Copy each line that contains the string "image", taking them from the material.

**Provided entries**
________________________________________
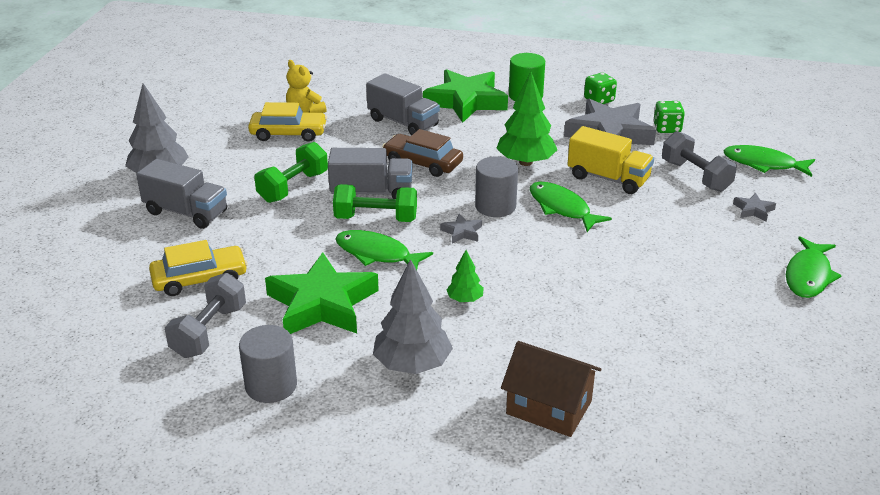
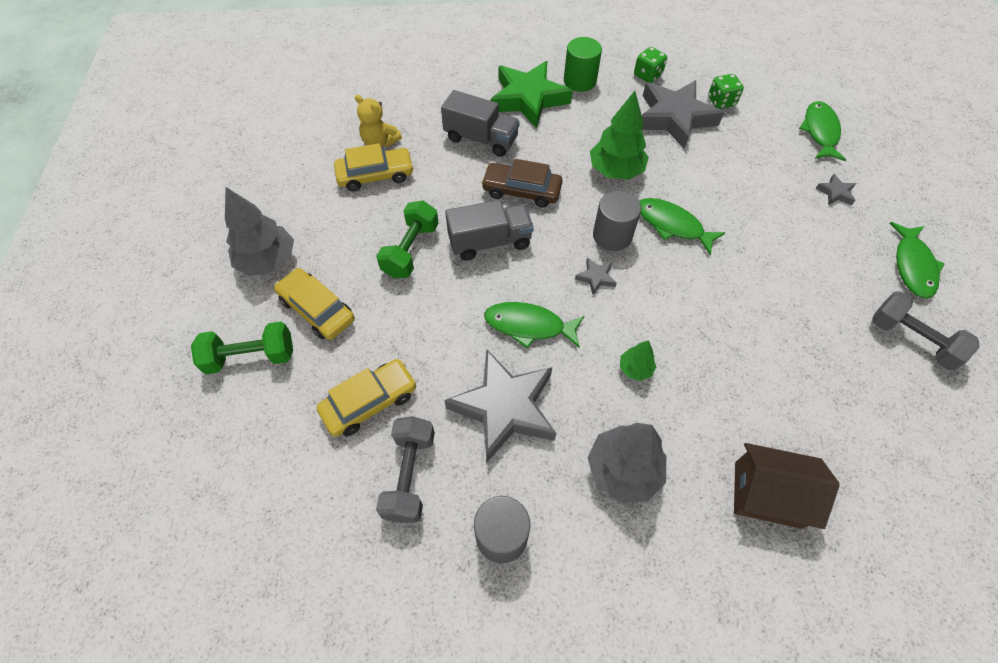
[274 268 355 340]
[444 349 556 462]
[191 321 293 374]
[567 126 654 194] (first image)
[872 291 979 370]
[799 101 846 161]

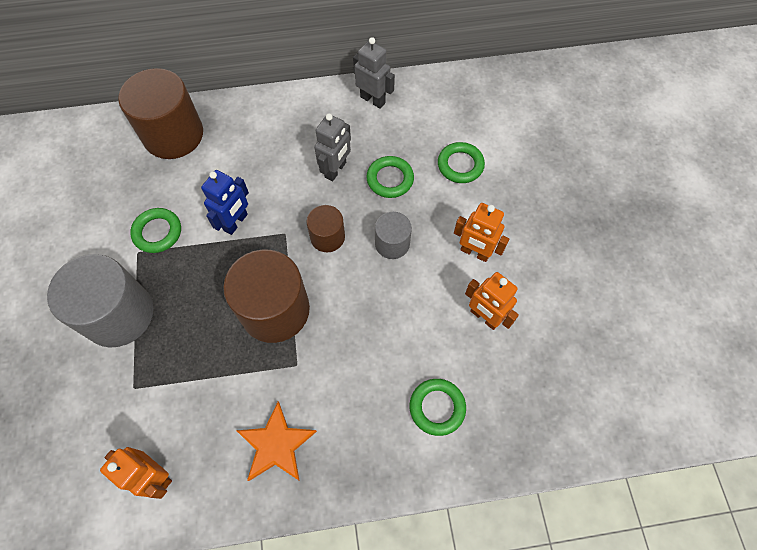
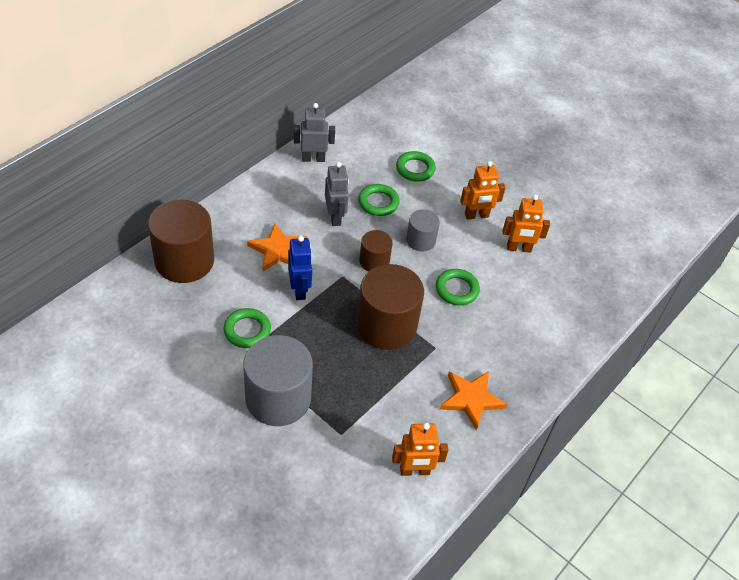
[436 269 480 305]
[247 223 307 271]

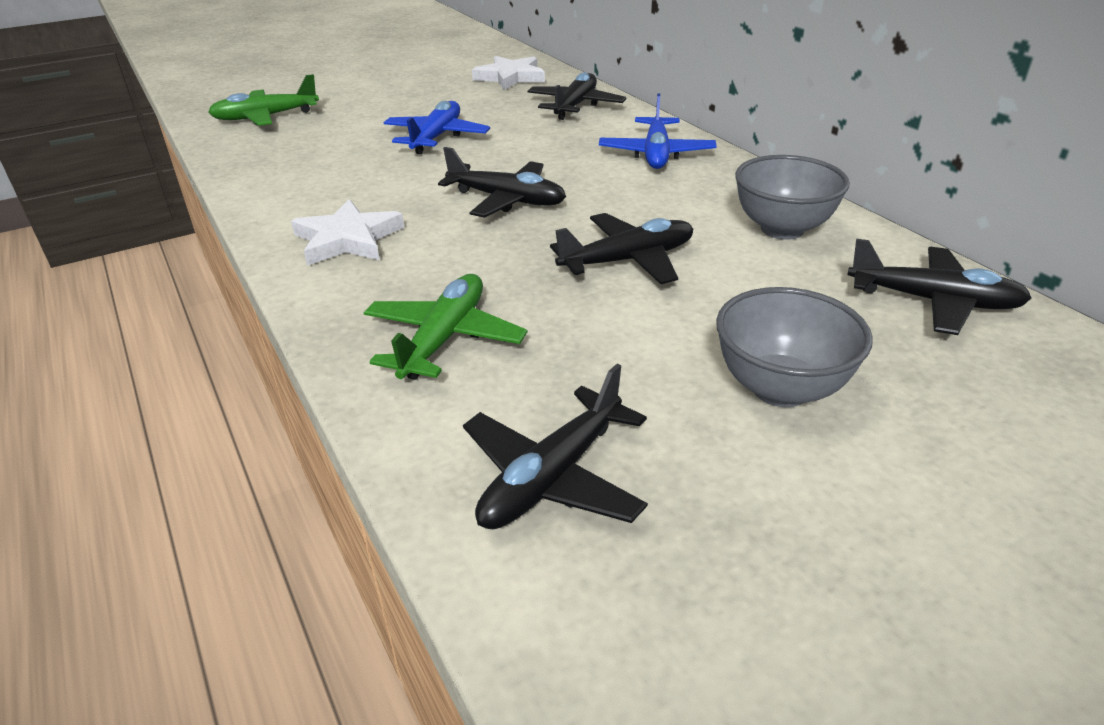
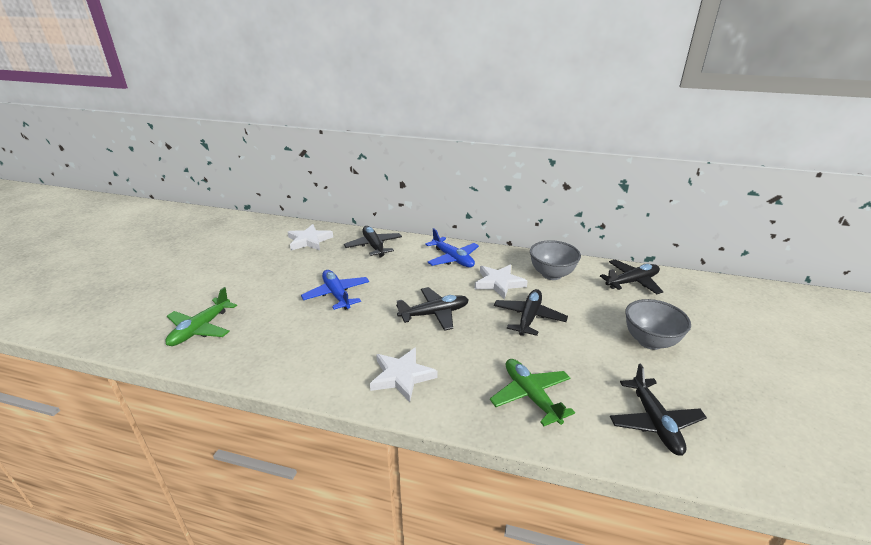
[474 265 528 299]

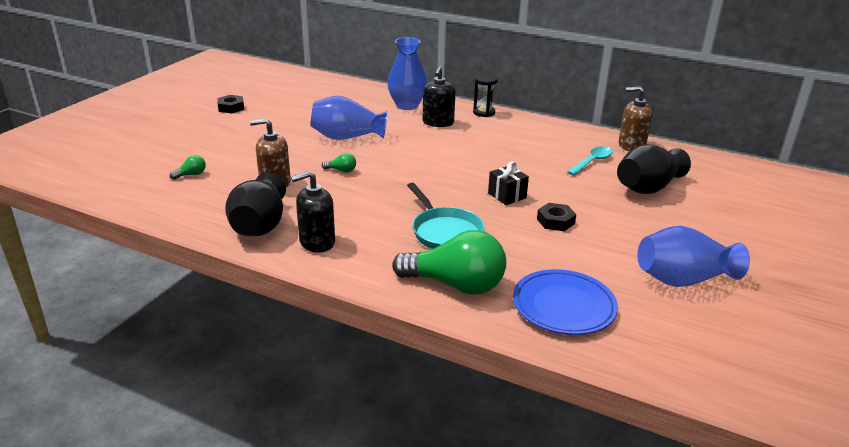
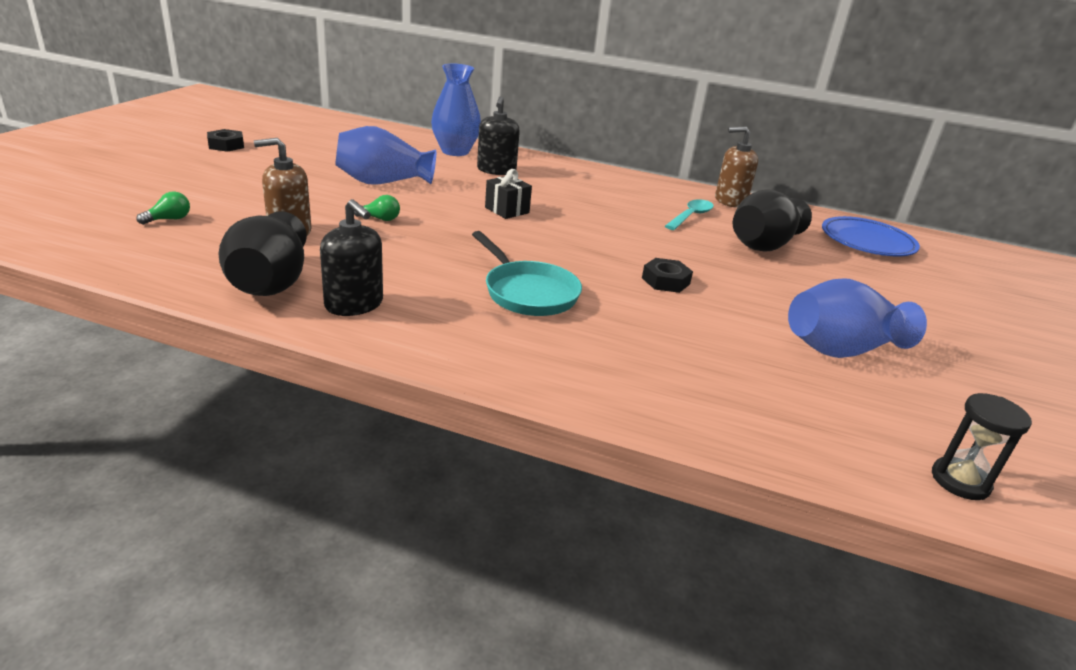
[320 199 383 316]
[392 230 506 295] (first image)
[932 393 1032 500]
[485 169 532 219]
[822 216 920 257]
________________________________________
**Output for this exercise**
[567 126 654 194] (first image)
[392 230 506 295] (first image)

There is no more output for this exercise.